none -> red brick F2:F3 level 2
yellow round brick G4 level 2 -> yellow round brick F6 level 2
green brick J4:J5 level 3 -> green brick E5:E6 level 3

———

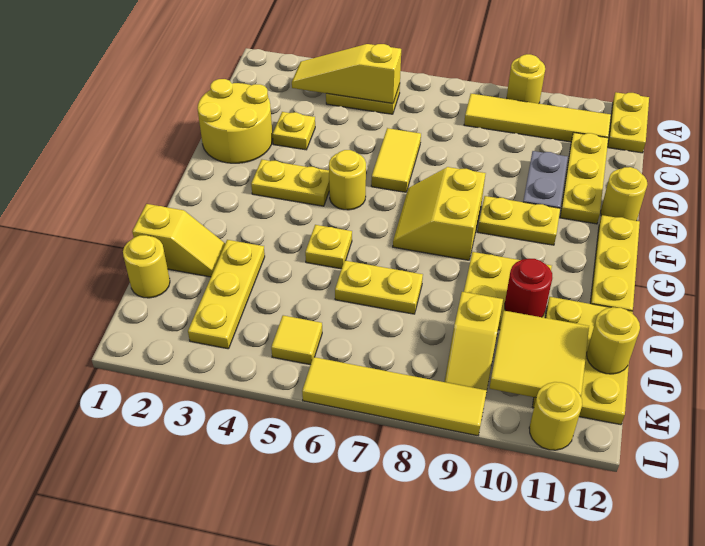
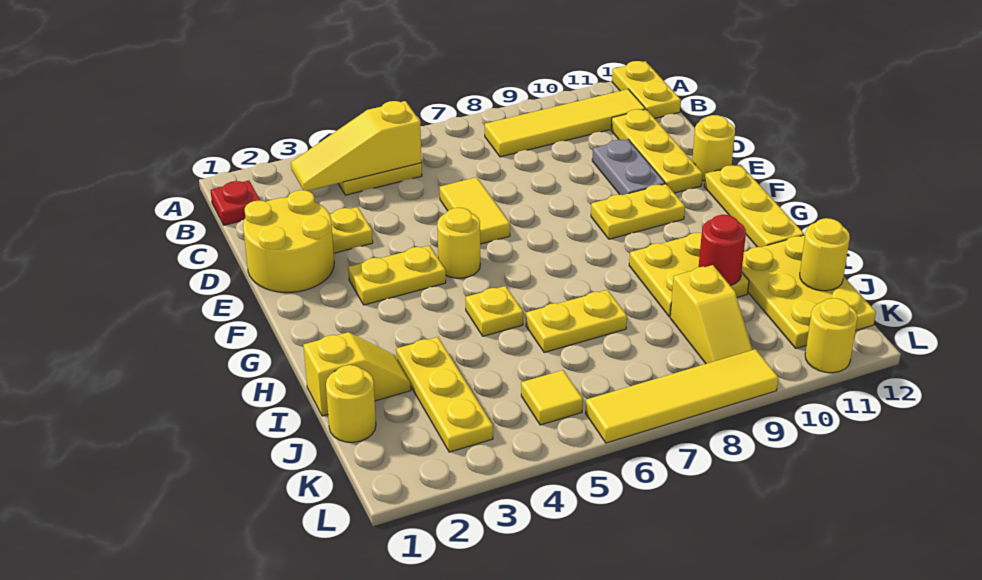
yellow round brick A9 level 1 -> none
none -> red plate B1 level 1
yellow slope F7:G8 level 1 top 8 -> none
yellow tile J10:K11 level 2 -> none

———

**WHAT THE TASK ASKS:** Find every line of the data above that holds the word "none", then state how many there are and nothing else.

**ANSWER TO THE EXERCISE:** 5